#### [Requirement]
Below are the records; print them again exactly and omit the pictures.

(Revision tracking records)

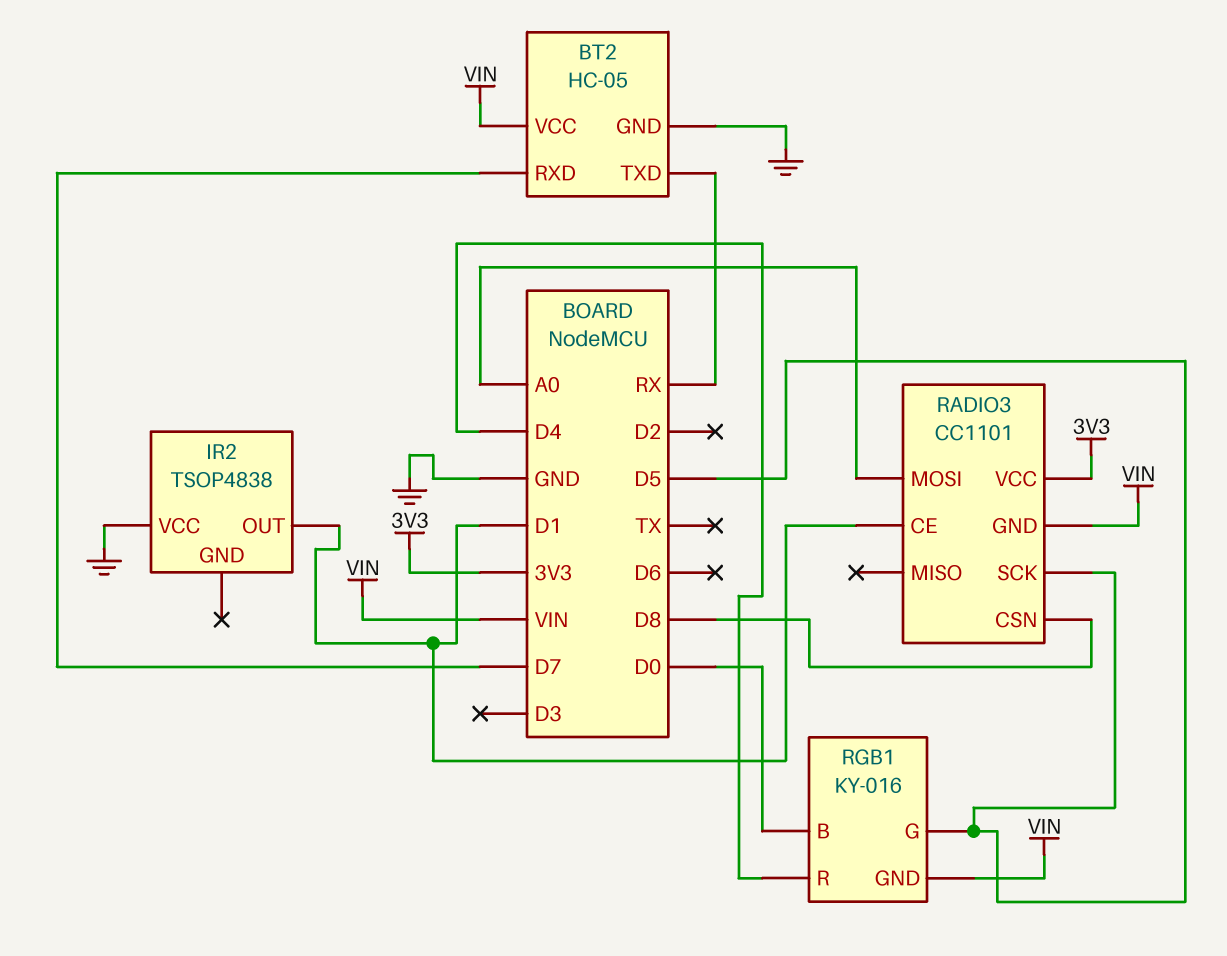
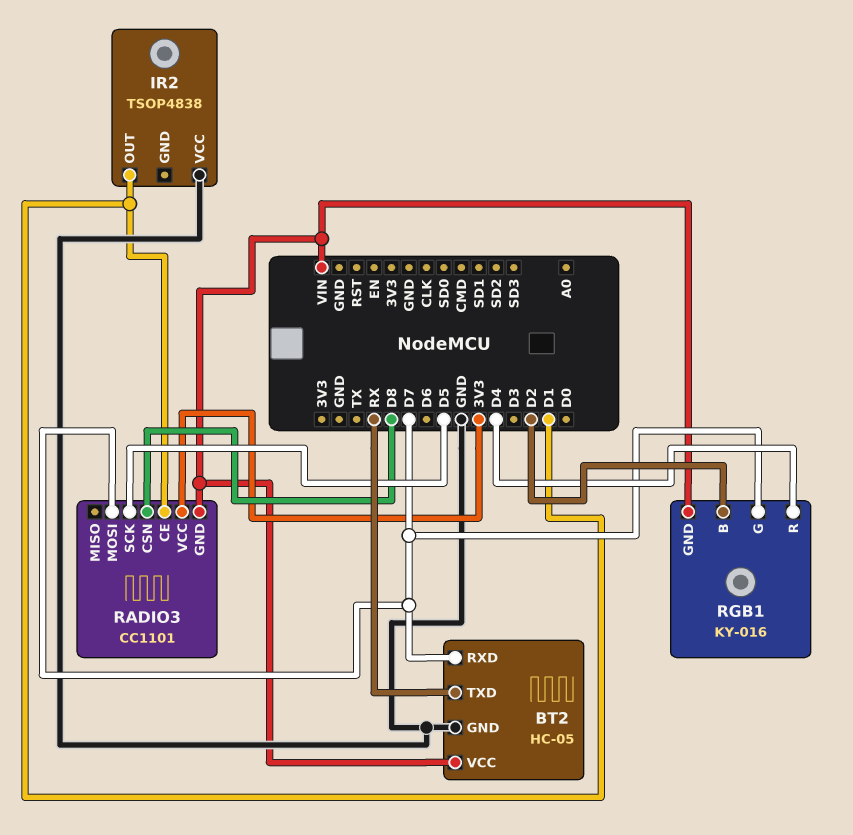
RADIO3 pin MOSI: A0 -> D7
RGB1 pin B: D0 -> D2
RGB1 pin G: D5 -> D7

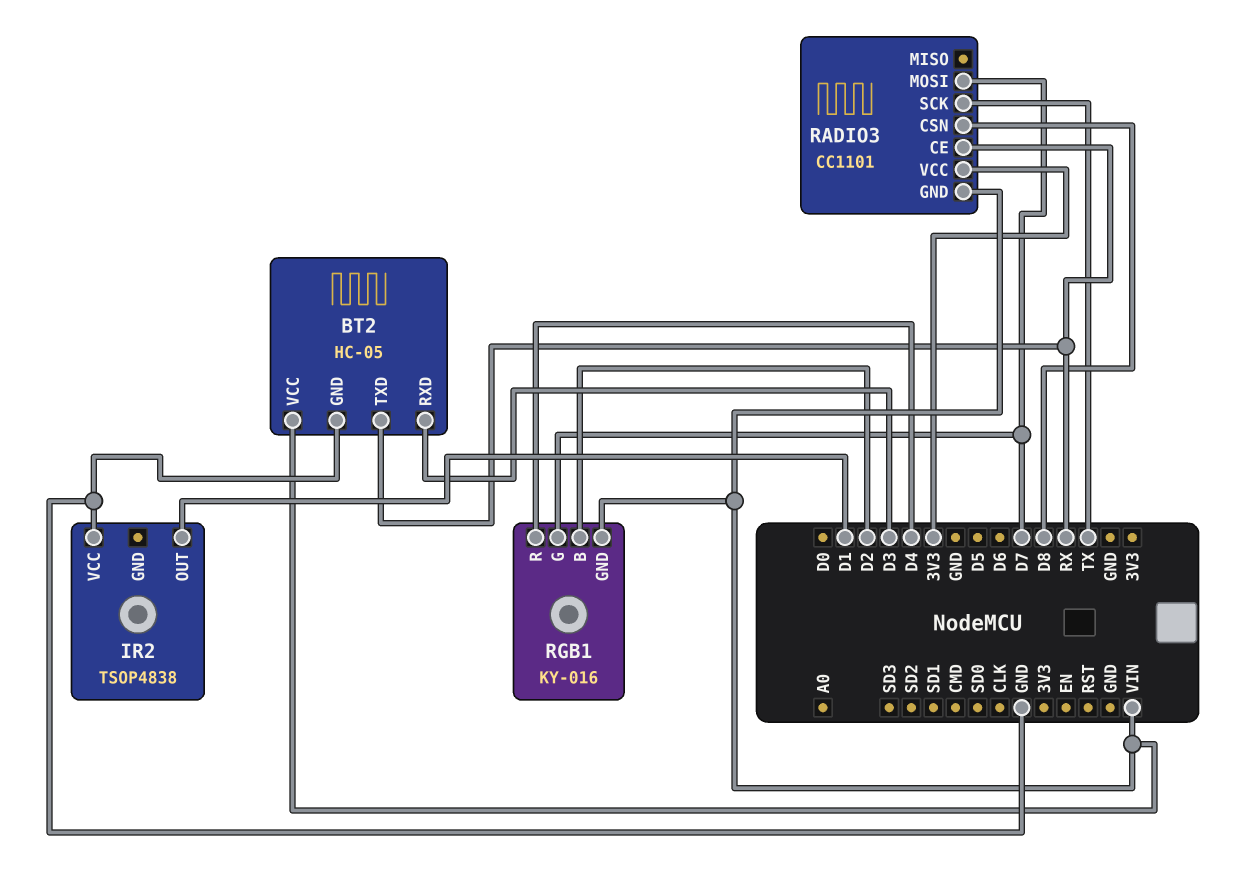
BT2 pin RXD: D7 -> D3
RADIO3 pin CE: D1 -> RX
RADIO3 pin SCK: D5 -> TX

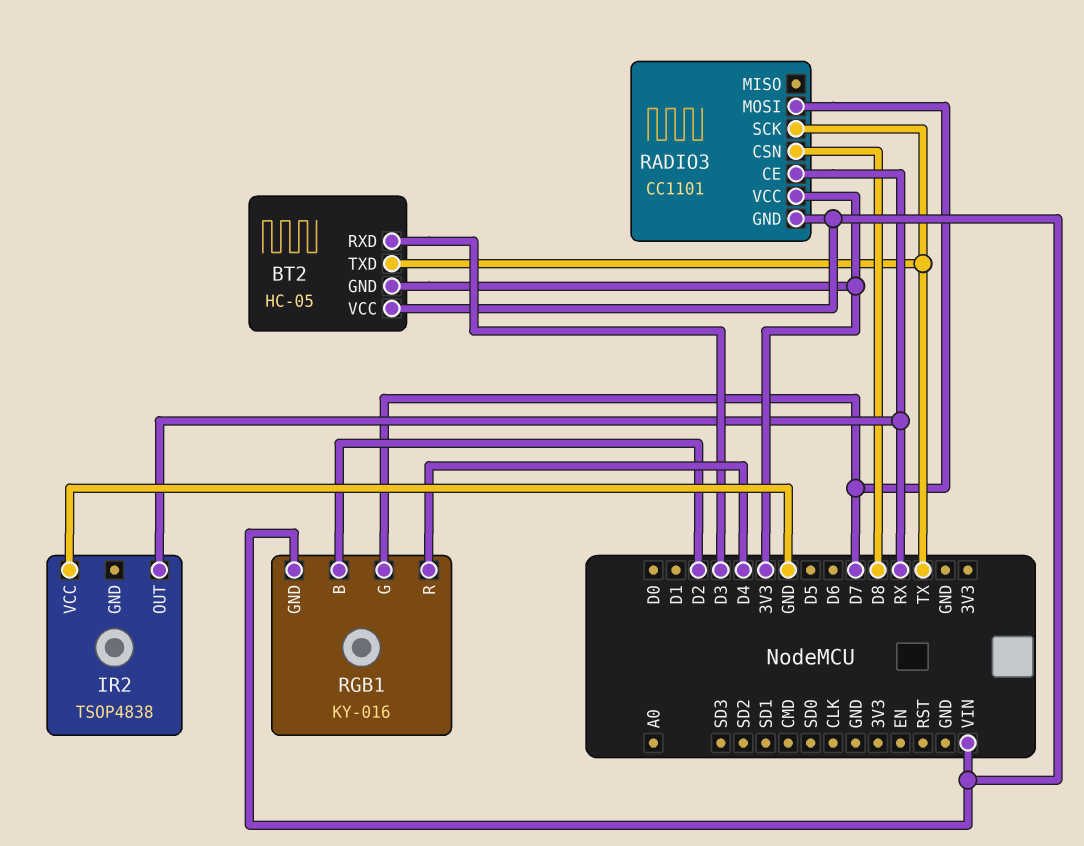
BT2 pin GND: GND -> 3V3
BT2 pin TXD: RX -> TX
IR2 pin OUT: D1 -> RX

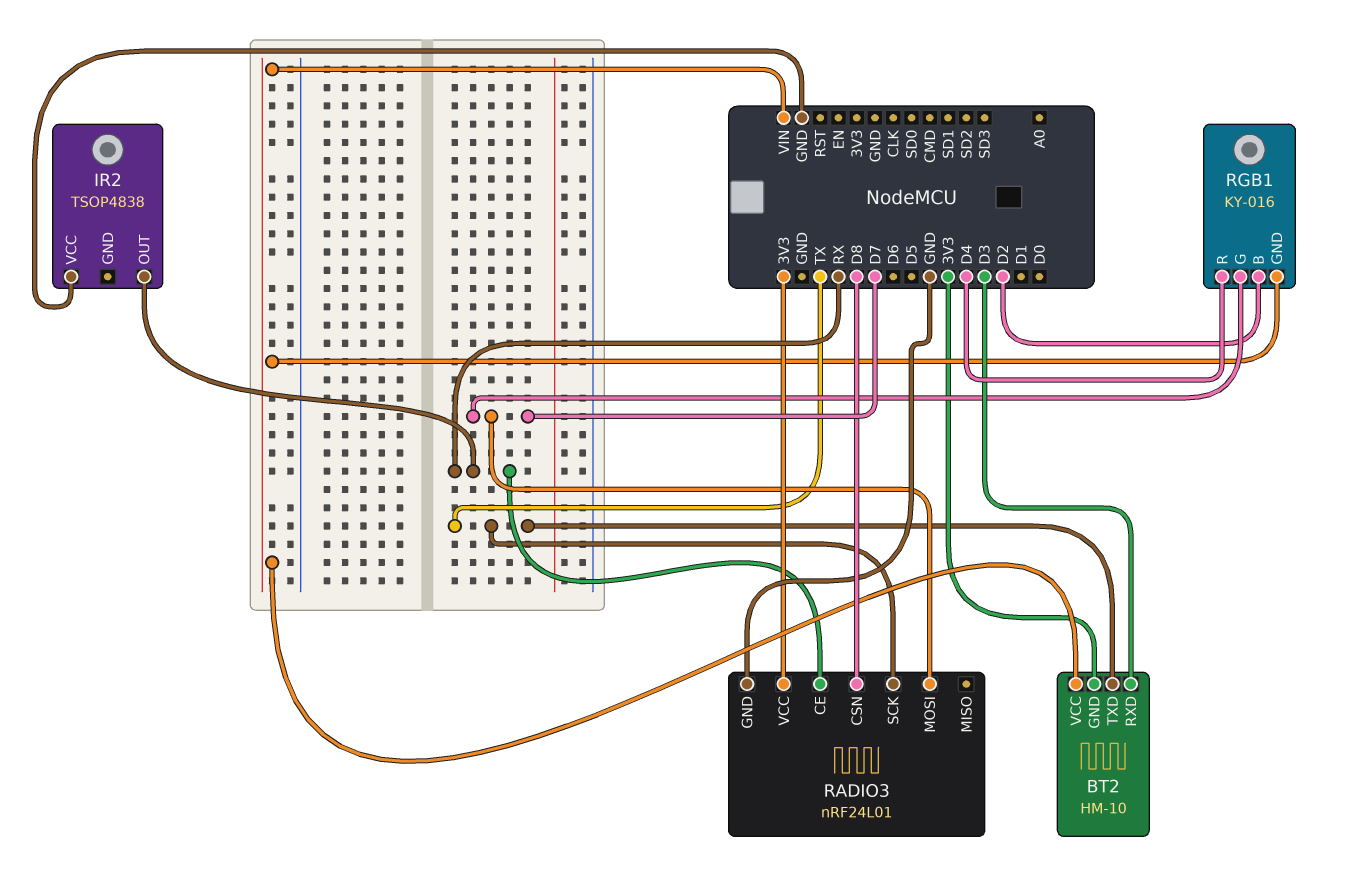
BT2: HC-05 -> HM-10
RADIO3: CC1101 -> nRF24L01
RADIO3 pin GND: VIN -> GND

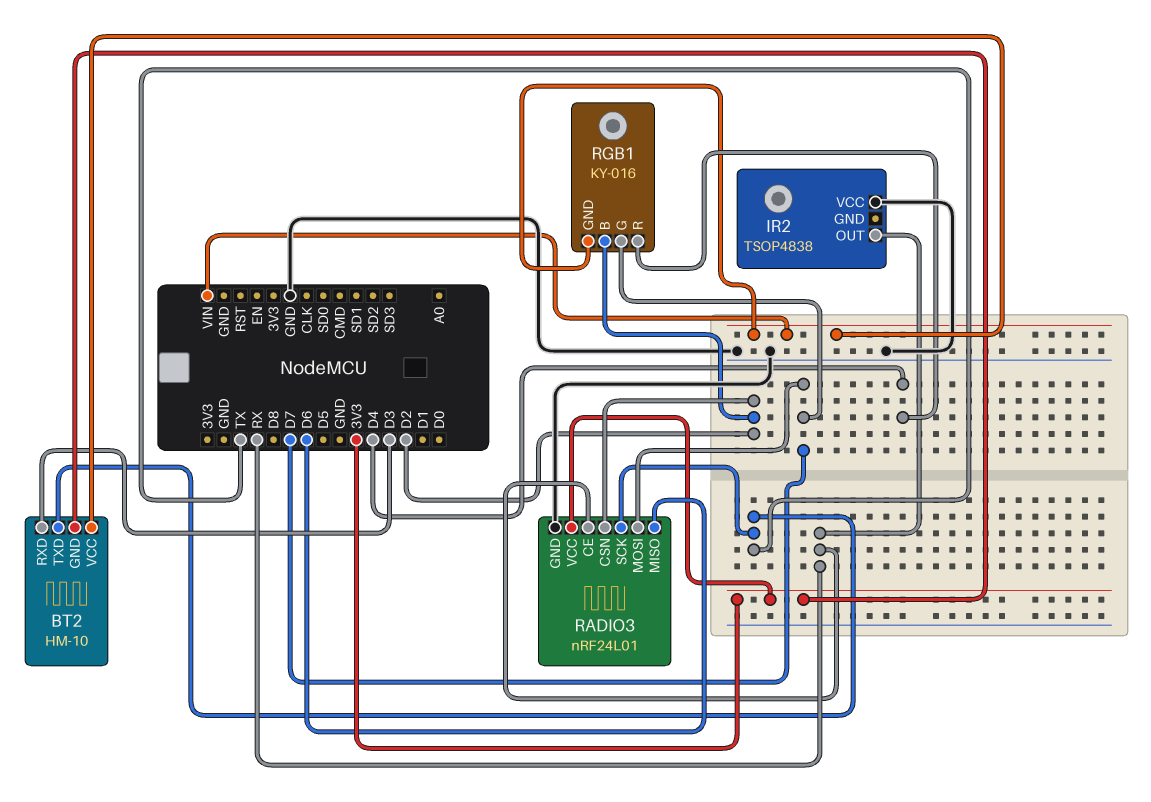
RADIO3 pin CSN: D8 -> D2
RADIO3 pin MISO: none -> D6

#### [Answer for the task]
RADIO3 pin MOSI: A0 -> D7
RGB1 pin B: D0 -> D2
RGB1 pin G: D5 -> D7

BT2 pin RXD: D7 -> D3
RADIO3 pin CE: D1 -> RX
RADIO3 pin SCK: D5 -> TX

BT2 pin GND: GND -> 3V3
BT2 pin TXD: RX -> TX
IR2 pin OUT: D1 -> RX

BT2: HC-05 -> HM-10
RADIO3: CC1101 -> nRF24L01
RADIO3 pin GND: VIN -> GND

RADIO3 pin CSN: D8 -> D2
RADIO3 pin MISO: none -> D6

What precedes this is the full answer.